> [Provided data]

Start of Block

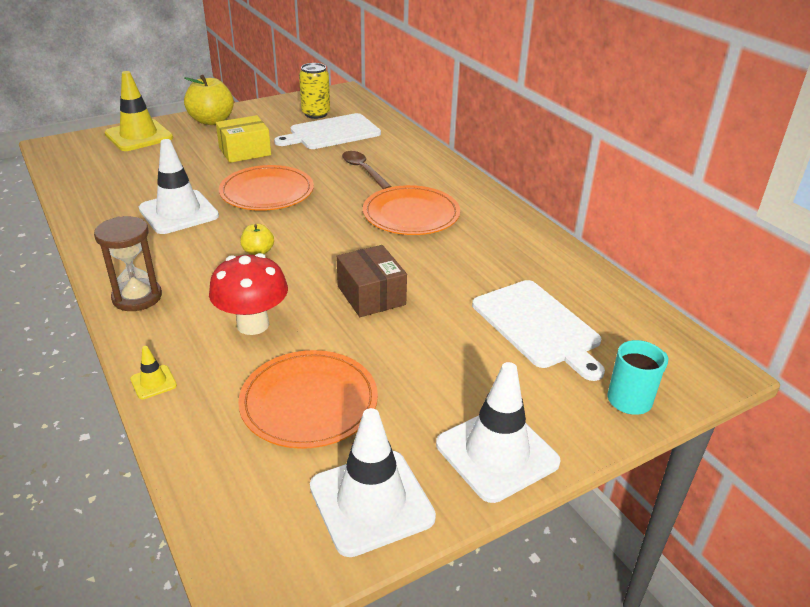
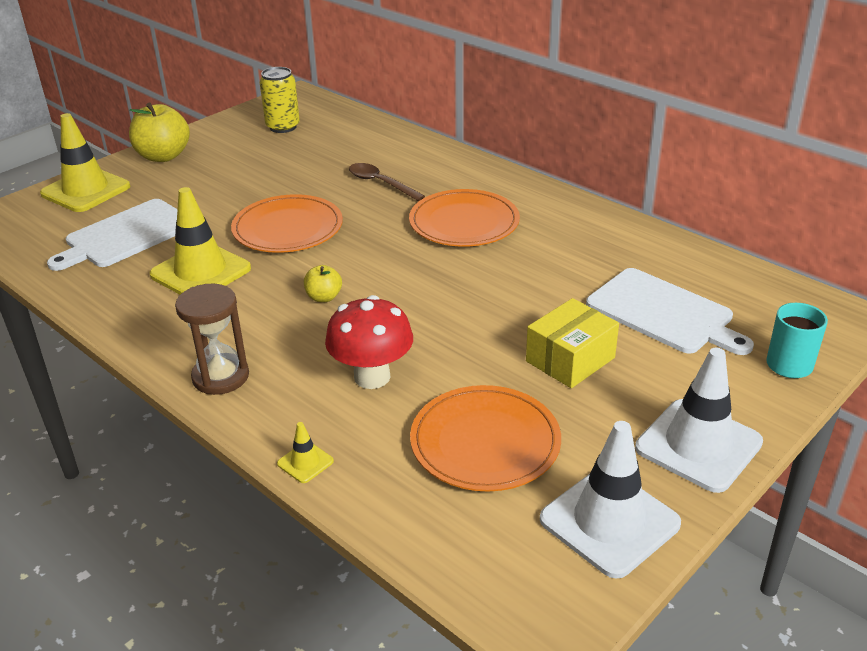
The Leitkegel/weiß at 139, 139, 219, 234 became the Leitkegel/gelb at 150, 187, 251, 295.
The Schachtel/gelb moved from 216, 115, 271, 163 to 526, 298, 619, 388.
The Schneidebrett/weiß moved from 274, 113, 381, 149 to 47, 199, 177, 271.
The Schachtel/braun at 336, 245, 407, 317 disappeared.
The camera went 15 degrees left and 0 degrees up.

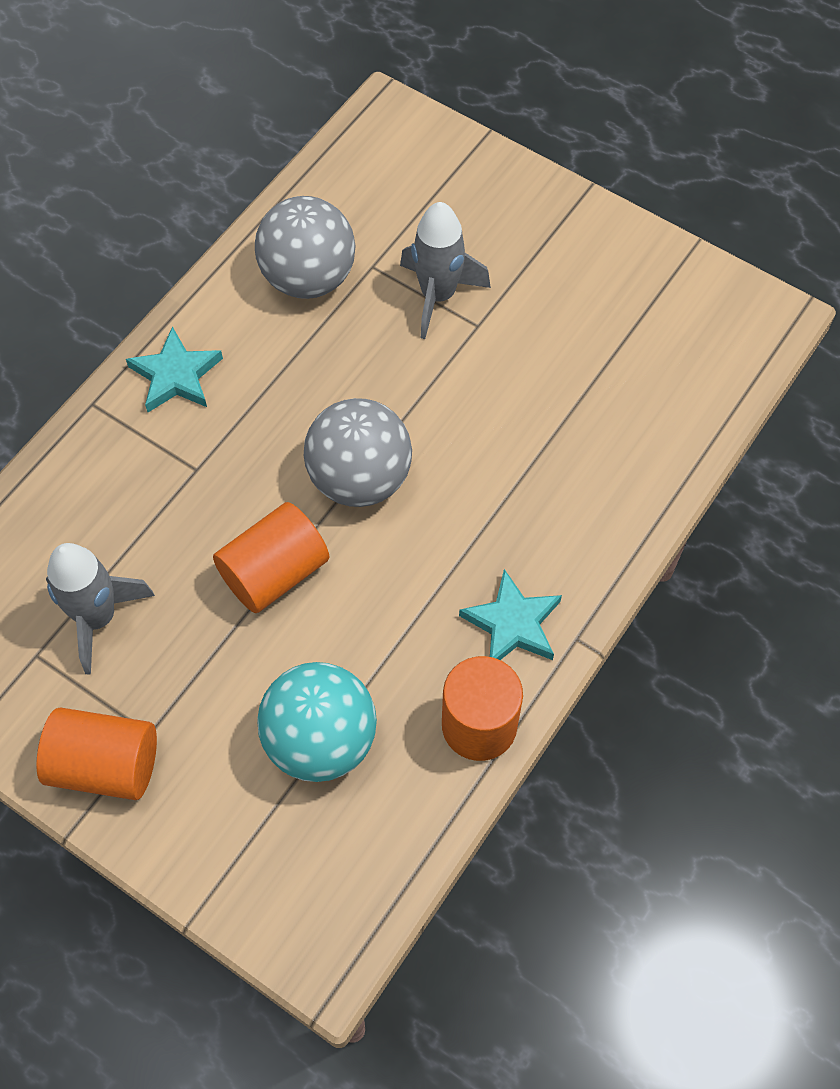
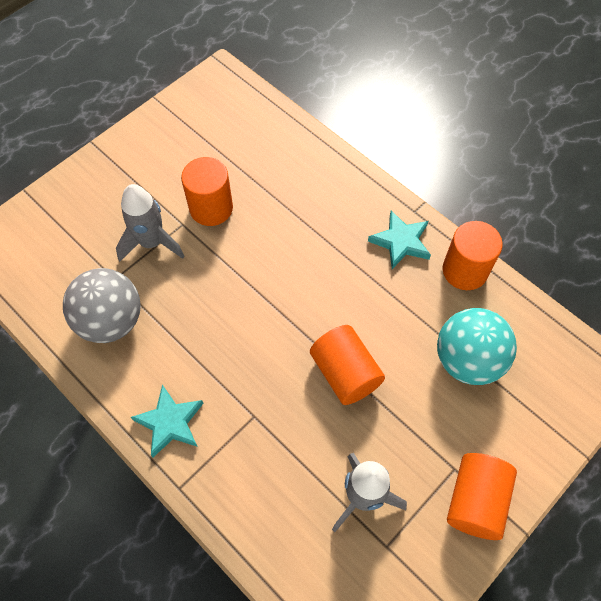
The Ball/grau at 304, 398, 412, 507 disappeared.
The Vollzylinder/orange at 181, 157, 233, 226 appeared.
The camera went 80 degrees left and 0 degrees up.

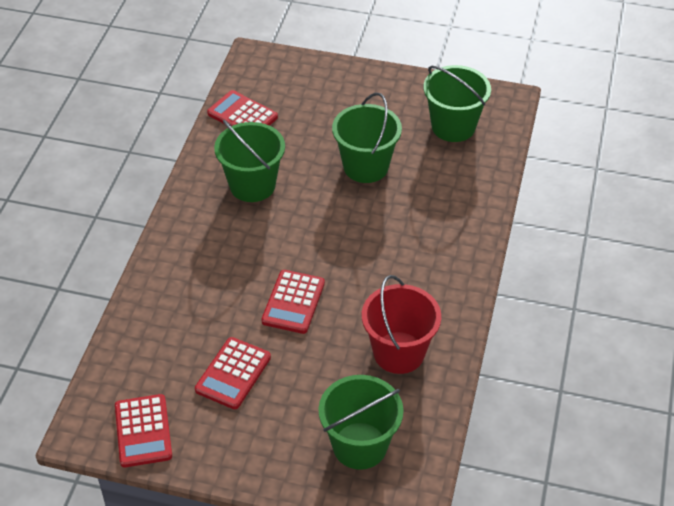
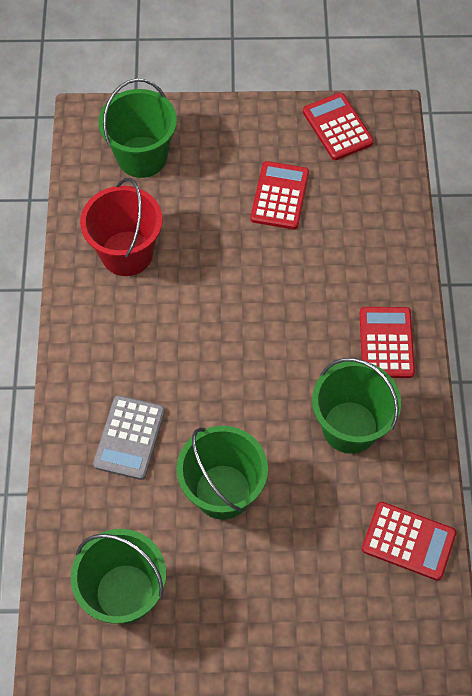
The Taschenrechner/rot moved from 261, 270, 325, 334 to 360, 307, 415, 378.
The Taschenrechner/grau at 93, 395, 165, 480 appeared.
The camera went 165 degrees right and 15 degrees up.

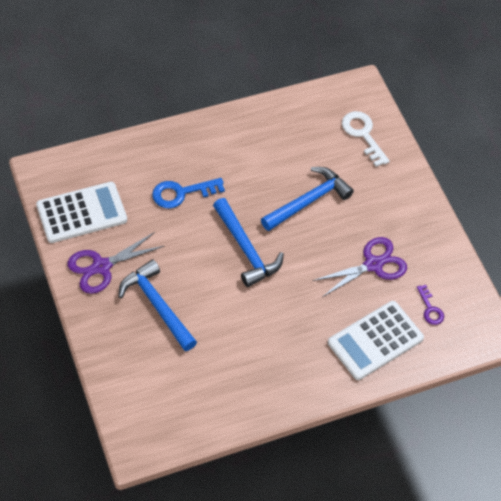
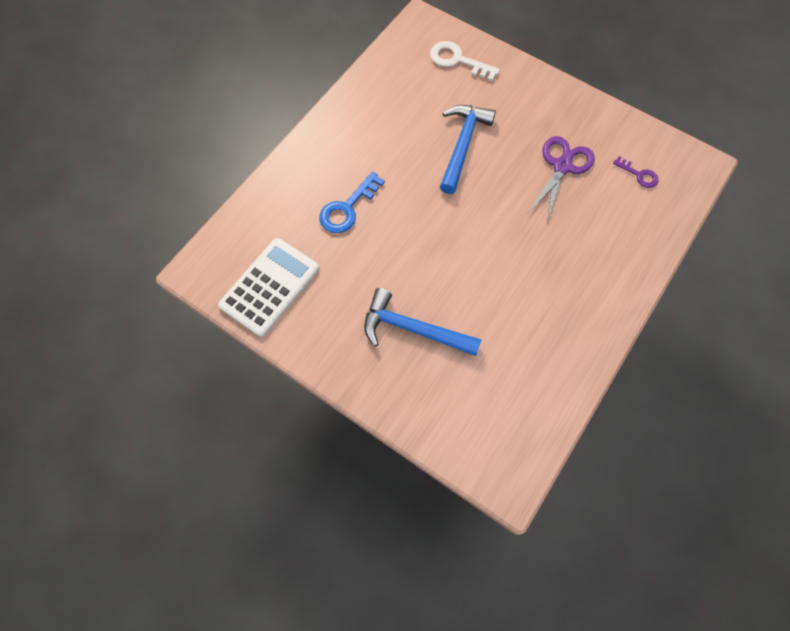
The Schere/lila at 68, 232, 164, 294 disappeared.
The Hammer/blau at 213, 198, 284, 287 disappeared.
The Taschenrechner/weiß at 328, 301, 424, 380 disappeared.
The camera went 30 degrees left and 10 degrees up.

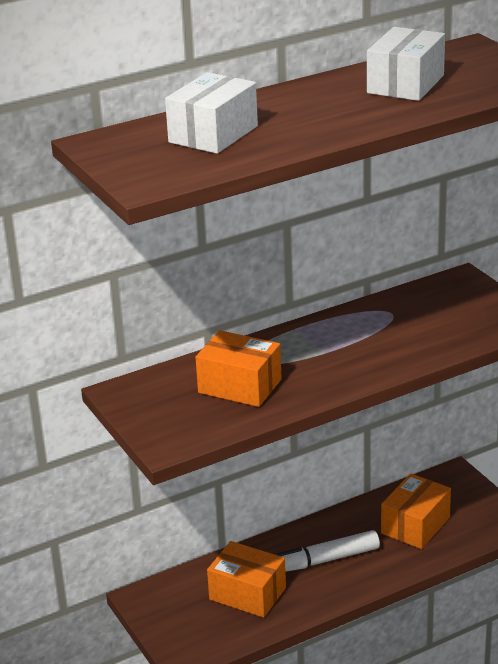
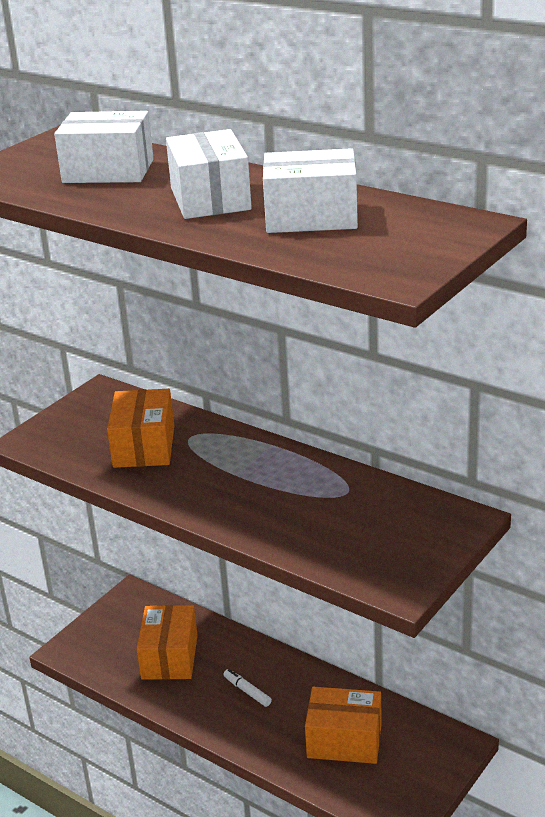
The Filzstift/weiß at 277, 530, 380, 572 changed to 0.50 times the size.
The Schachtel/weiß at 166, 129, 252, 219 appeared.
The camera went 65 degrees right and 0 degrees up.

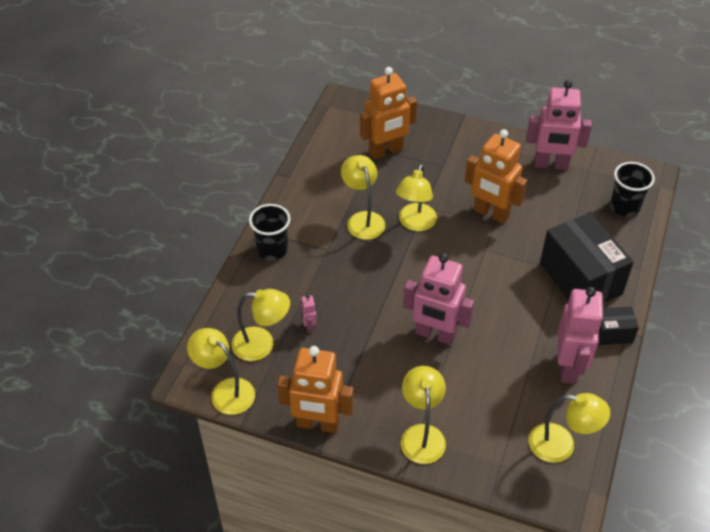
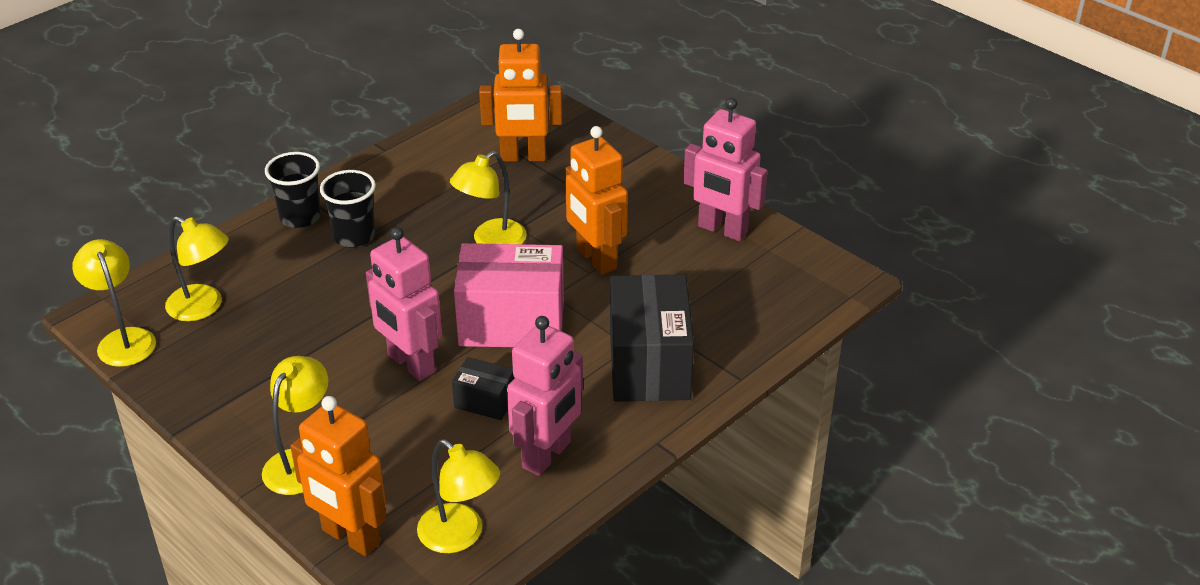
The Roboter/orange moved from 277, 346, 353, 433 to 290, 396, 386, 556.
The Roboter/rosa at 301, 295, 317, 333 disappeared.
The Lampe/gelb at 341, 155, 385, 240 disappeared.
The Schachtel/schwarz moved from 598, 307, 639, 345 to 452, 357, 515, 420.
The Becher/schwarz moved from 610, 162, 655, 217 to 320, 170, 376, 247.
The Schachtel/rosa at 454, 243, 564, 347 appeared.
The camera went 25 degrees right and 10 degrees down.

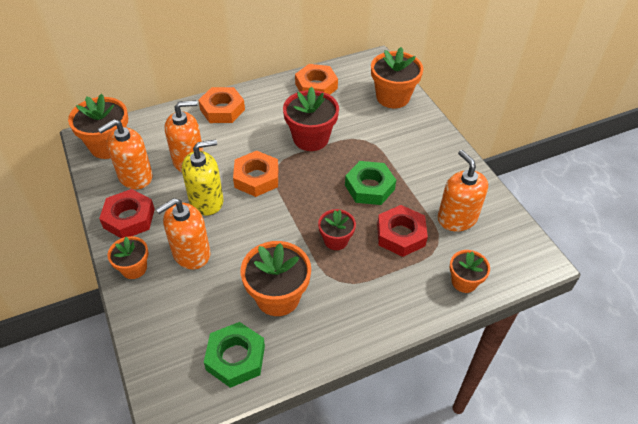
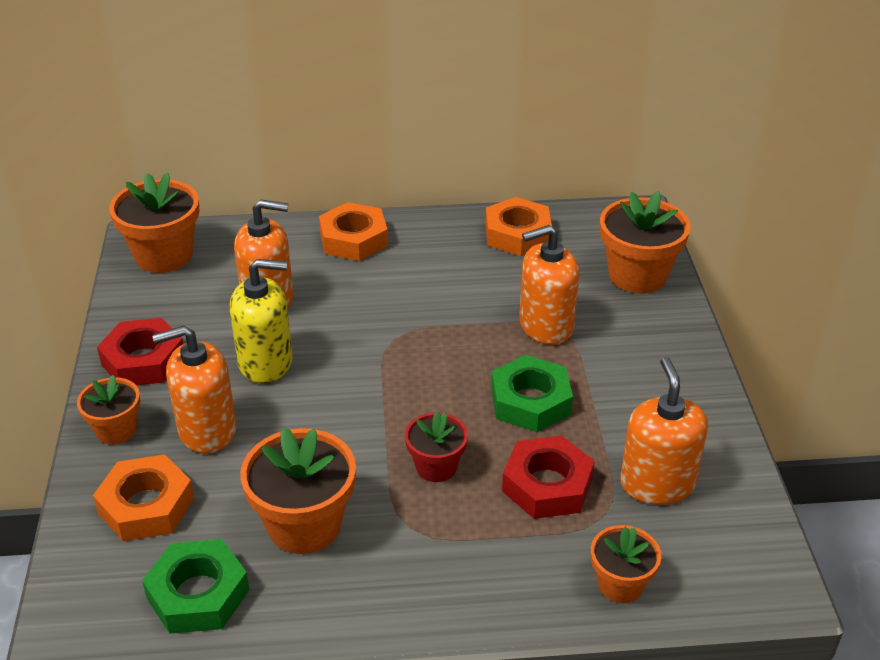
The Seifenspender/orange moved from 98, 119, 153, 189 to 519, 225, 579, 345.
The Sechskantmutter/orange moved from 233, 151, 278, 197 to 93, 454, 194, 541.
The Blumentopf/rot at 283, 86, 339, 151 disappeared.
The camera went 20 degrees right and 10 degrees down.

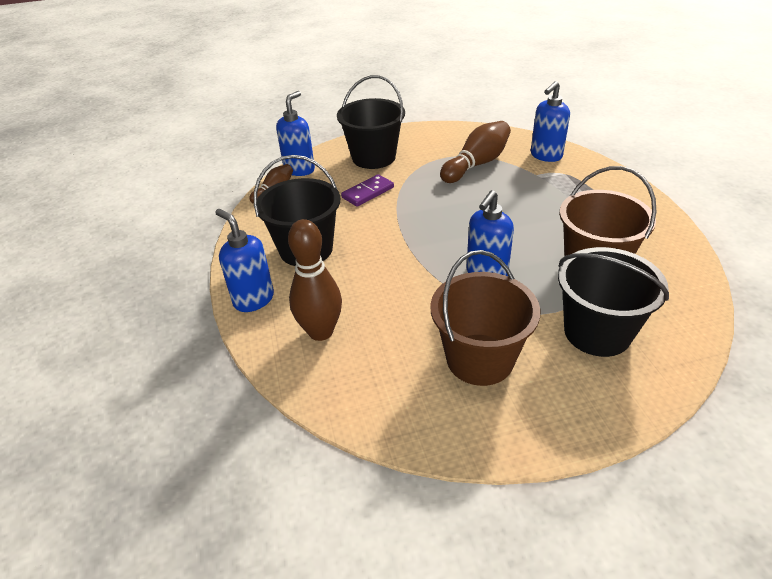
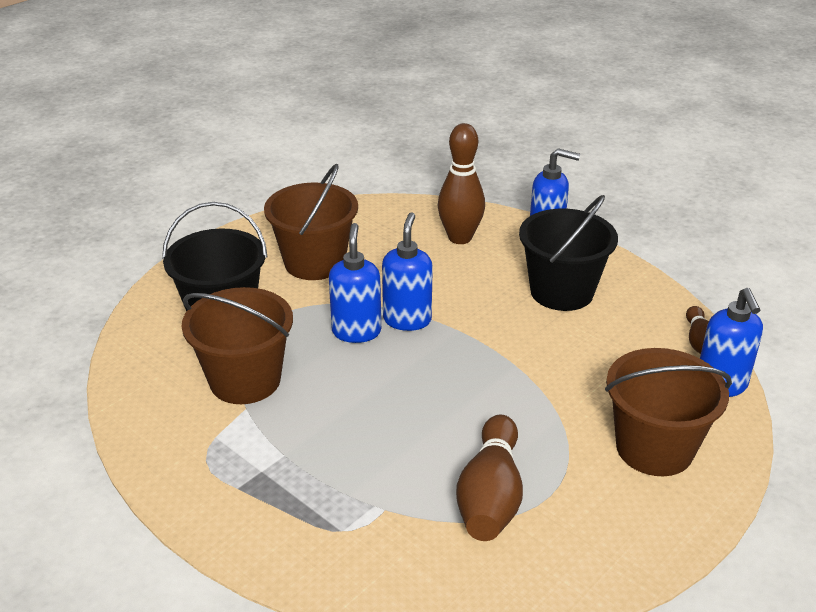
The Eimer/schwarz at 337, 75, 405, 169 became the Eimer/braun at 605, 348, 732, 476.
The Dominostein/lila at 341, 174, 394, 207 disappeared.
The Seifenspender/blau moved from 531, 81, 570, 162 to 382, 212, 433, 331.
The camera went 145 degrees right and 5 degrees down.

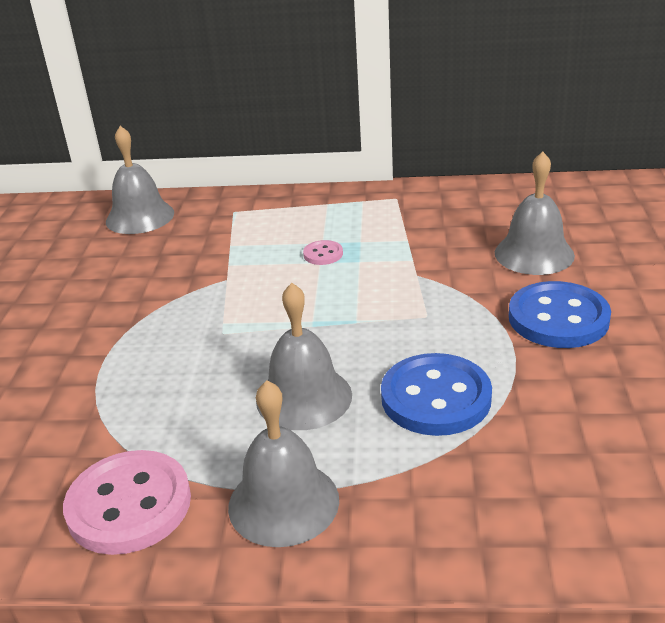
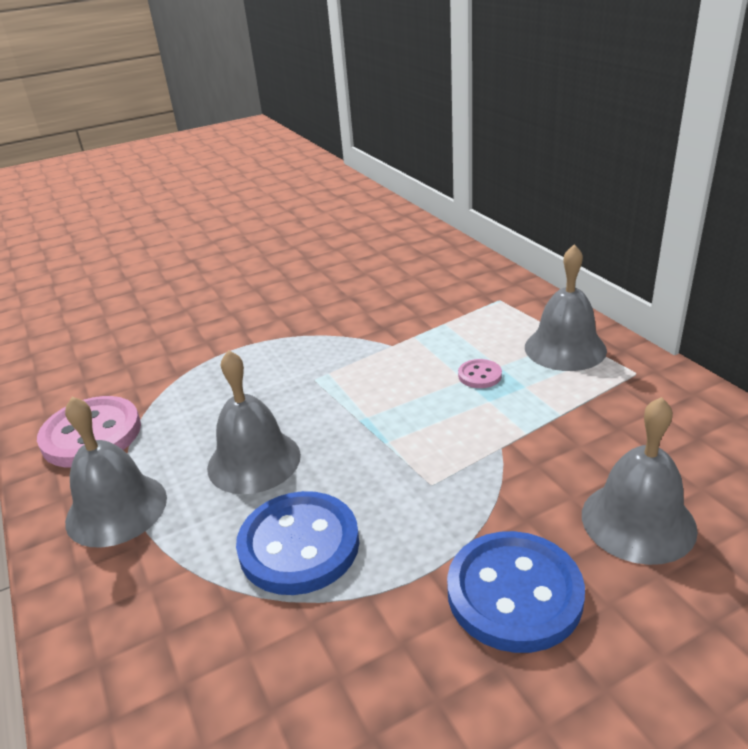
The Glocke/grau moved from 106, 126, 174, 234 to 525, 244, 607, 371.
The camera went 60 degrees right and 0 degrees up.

End of Block

Extract, word for word, each line from the top of the data down to and including the line with "The Schachtel/braun at"; skip the pictures.

> [Answer to this problem]
The Leitkegel/weiß at 139, 139, 219, 234 became the Leitkegel/gelb at 150, 187, 251, 295.
The Schachtel/gelb moved from 216, 115, 271, 163 to 526, 298, 619, 388.
The Schneidebrett/weiß moved from 274, 113, 381, 149 to 47, 199, 177, 271.
The Schachtel/braun at 336, 245, 407, 317 disappeared.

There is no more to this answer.